*** Provided records ***
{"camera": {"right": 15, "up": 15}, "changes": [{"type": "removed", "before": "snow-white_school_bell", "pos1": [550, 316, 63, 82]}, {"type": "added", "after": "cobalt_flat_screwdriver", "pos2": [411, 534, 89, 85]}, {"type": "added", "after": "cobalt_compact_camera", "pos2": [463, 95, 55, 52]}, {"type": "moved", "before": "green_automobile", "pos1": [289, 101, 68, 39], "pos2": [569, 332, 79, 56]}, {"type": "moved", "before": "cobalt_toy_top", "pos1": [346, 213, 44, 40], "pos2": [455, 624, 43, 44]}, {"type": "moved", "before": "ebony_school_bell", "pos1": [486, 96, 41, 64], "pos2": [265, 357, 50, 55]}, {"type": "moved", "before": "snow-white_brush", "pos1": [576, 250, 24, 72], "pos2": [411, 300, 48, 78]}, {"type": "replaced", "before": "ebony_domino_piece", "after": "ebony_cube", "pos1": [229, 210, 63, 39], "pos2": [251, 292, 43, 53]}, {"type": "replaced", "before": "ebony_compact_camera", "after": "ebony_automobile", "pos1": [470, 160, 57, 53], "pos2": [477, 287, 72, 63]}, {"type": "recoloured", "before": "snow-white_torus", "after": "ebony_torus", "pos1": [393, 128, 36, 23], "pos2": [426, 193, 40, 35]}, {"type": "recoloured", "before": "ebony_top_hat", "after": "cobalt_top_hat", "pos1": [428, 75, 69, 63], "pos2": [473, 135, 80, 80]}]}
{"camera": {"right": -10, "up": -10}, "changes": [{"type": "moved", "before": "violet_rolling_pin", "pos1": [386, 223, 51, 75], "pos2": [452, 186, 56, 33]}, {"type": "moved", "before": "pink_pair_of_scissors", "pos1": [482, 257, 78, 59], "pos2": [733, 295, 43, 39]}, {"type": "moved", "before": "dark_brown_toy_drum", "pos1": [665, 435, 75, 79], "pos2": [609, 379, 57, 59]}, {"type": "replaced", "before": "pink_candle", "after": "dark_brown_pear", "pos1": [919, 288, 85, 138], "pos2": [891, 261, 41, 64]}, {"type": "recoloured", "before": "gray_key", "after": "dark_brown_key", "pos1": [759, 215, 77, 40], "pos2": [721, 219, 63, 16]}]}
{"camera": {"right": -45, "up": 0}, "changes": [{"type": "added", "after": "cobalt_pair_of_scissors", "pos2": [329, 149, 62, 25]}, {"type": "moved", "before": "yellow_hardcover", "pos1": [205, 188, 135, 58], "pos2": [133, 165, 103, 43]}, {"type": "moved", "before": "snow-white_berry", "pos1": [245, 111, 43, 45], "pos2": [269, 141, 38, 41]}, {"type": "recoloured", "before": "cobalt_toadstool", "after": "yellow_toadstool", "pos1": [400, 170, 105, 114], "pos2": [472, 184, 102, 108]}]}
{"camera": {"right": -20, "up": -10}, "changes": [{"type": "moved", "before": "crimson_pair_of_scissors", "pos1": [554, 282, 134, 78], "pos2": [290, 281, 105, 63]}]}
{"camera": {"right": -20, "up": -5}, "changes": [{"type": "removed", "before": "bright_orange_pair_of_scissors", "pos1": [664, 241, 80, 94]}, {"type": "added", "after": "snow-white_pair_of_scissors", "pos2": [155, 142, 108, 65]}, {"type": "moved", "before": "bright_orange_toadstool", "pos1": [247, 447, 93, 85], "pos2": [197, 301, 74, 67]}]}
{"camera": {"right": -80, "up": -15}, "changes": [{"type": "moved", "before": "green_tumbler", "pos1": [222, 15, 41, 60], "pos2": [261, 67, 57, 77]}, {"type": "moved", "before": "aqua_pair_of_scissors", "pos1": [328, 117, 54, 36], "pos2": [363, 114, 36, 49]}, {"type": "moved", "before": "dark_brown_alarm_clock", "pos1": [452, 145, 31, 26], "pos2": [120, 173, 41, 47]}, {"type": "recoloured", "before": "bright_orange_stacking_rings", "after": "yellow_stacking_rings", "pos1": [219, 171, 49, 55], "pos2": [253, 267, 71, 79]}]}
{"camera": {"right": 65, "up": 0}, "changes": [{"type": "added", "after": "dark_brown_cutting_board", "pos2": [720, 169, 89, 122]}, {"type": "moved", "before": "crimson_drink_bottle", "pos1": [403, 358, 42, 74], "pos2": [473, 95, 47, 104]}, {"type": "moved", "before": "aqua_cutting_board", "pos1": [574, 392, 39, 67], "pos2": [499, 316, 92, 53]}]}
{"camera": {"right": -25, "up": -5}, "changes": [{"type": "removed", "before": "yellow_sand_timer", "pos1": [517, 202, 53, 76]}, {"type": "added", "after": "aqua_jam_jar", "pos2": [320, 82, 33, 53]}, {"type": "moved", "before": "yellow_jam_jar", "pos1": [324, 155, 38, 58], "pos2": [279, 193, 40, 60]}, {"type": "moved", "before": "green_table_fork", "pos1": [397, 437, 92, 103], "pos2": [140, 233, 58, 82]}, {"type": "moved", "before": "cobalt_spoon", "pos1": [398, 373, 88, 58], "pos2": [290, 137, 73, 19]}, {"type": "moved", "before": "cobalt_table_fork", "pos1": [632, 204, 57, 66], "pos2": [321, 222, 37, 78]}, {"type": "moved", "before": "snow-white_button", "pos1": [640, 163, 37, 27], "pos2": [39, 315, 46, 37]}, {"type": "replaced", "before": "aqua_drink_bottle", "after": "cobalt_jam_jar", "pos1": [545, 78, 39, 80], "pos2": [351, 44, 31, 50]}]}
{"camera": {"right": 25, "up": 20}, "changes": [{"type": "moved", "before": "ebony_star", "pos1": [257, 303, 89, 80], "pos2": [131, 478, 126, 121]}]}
*** End of Provided records ***
Work order >> Reproduce each of the records word for word.

Answer to this task >>
{"camera": {"right": 15, "up": 15}, "changes": [{"type": "removed", "before": "snow-white_school_bell", "pos1": [550, 316, 63, 82]}, {"type": "added", "after": "cobalt_flat_screwdriver", "pos2": [411, 534, 89, 85]}, {"type": "added", "after": "cobalt_compact_camera", "pos2": [463, 95, 55, 52]}, {"type": "moved", "before": "green_automobile", "pos1": [289, 101, 68, 39], "pos2": [569, 332, 79, 56]}, {"type": "moved", "before": "cobalt_toy_top", "pos1": [346, 213, 44, 40], "pos2": [455, 624, 43, 44]}, {"type": "moved", "before": "ebony_school_bell", "pos1": [486, 96, 41, 64], "pos2": [265, 357, 50, 55]}, {"type": "moved", "before": "snow-white_brush", "pos1": [576, 250, 24, 72], "pos2": [411, 300, 48, 78]}, {"type": "replaced", "before": "ebony_domino_piece", "after": "ebony_cube", "pos1": [229, 210, 63, 39], "pos2": [251, 292, 43, 53]}, {"type": "replaced", "before": "ebony_compact_camera", "after": "ebony_automobile", "pos1": [470, 160, 57, 53], "pos2": [477, 287, 72, 63]}, {"type": "recoloured", "before": "snow-white_torus", "after": "ebony_torus", "pos1": [393, 128, 36, 23], "pos2": [426, 193, 40, 35]}, {"type": "recoloured", "before": "ebony_top_hat", "after": "cobalt_top_hat", "pos1": [428, 75, 69, 63], "pos2": [473, 135, 80, 80]}]}
{"camera": {"right": -10, "up": -10}, "changes": [{"type": "moved", "before": "violet_rolling_pin", "pos1": [386, 223, 51, 75], "pos2": [452, 186, 56, 33]}, {"type": "moved", "before": "pink_pair_of_scissors", "pos1": [482, 257, 78, 59], "pos2": [733, 295, 43, 39]}, {"type": "moved", "before": "dark_brown_toy_drum", "pos1": [665, 435, 75, 79], "pos2": [609, 379, 57, 59]}, {"type": "replaced", "before": "pink_candle", "after": "dark_brown_pear", "pos1": [919, 288, 85, 138], "pos2": [891, 261, 41, 64]}, {"type": "recoloured", "before": "gray_key", "after": "dark_brown_key", "pos1": [759, 215, 77, 40], "pos2": [721, 219, 63, 16]}]}
{"camera": {"right": -45, "up": 0}, "changes": [{"type": "added", "after": "cobalt_pair_of_scissors", "pos2": [329, 149, 62, 25]}, {"type": "moved", "before": "yellow_hardcover", "pos1": [205, 188, 135, 58], "pos2": [133, 165, 103, 43]}, {"type": "moved", "before": "snow-white_berry", "pos1": [245, 111, 43, 45], "pos2": [269, 141, 38, 41]}, {"type": "recoloured", "before": "cobalt_toadstool", "after": "yellow_toadstool", "pos1": [400, 170, 105, 114], "pos2": [472, 184, 102, 108]}]}
{"camera": {"right": -20, "up": -10}, "changes": [{"type": "moved", "before": "crimson_pair_of_scissors", "pos1": [554, 282, 134, 78], "pos2": [290, 281, 105, 63]}]}
{"camera": {"right": -20, "up": -5}, "changes": [{"type": "removed", "before": "bright_orange_pair_of_scissors", "pos1": [664, 241, 80, 94]}, {"type": "added", "after": "snow-white_pair_of_scissors", "pos2": [155, 142, 108, 65]}, {"type": "moved", "before": "bright_orange_toadstool", "pos1": [247, 447, 93, 85], "pos2": [197, 301, 74, 67]}]}
{"camera": {"right": -80, "up": -15}, "changes": [{"type": "moved", "before": "green_tumbler", "pos1": [222, 15, 41, 60], "pos2": [261, 67, 57, 77]}, {"type": "moved", "before": "aqua_pair_of_scissors", "pos1": [328, 117, 54, 36], "pos2": [363, 114, 36, 49]}, {"type": "moved", "before": "dark_brown_alarm_clock", "pos1": [452, 145, 31, 26], "pos2": [120, 173, 41, 47]}, {"type": "recoloured", "before": "bright_orange_stacking_rings", "after": "yellow_stacking_rings", "pos1": [219, 171, 49, 55], "pos2": [253, 267, 71, 79]}]}
{"camera": {"right": 65, "up": 0}, "changes": [{"type": "added", "after": "dark_brown_cutting_board", "pos2": [720, 169, 89, 122]}, {"type": "moved", "before": "crimson_drink_bottle", "pos1": [403, 358, 42, 74], "pos2": [473, 95, 47, 104]}, {"type": "moved", "before": "aqua_cutting_board", "pos1": [574, 392, 39, 67], "pos2": [499, 316, 92, 53]}]}
{"camera": {"right": -25, "up": -5}, "changes": [{"type": "removed", "before": "yellow_sand_timer", "pos1": [517, 202, 53, 76]}, {"type": "added", "after": "aqua_jam_jar", "pos2": [320, 82, 33, 53]}, {"type": "moved", "before": "yellow_jam_jar", "pos1": [324, 155, 38, 58], "pos2": [279, 193, 40, 60]}, {"type": "moved", "before": "green_table_fork", "pos1": [397, 437, 92, 103], "pos2": [140, 233, 58, 82]}, {"type": "moved", "before": "cobalt_spoon", "pos1": [398, 373, 88, 58], "pos2": [290, 137, 73, 19]}, {"type": "moved", "before": "cobalt_table_fork", "pos1": [632, 204, 57, 66], "pos2": [321, 222, 37, 78]}, {"type": "moved", "before": "snow-white_button", "pos1": [640, 163, 37, 27], "pos2": [39, 315, 46, 37]}, {"type": "replaced", "before": "aqua_drink_bottle", "after": "cobalt_jam_jar", "pos1": [545, 78, 39, 80], "pos2": [351, 44, 31, 50]}]}
{"camera": {"right": 25, "up": 20}, "changes": [{"type": "moved", "before": "ebony_star", "pos1": [257, 303, 89, 80], "pos2": [131, 478, 126, 121]}]}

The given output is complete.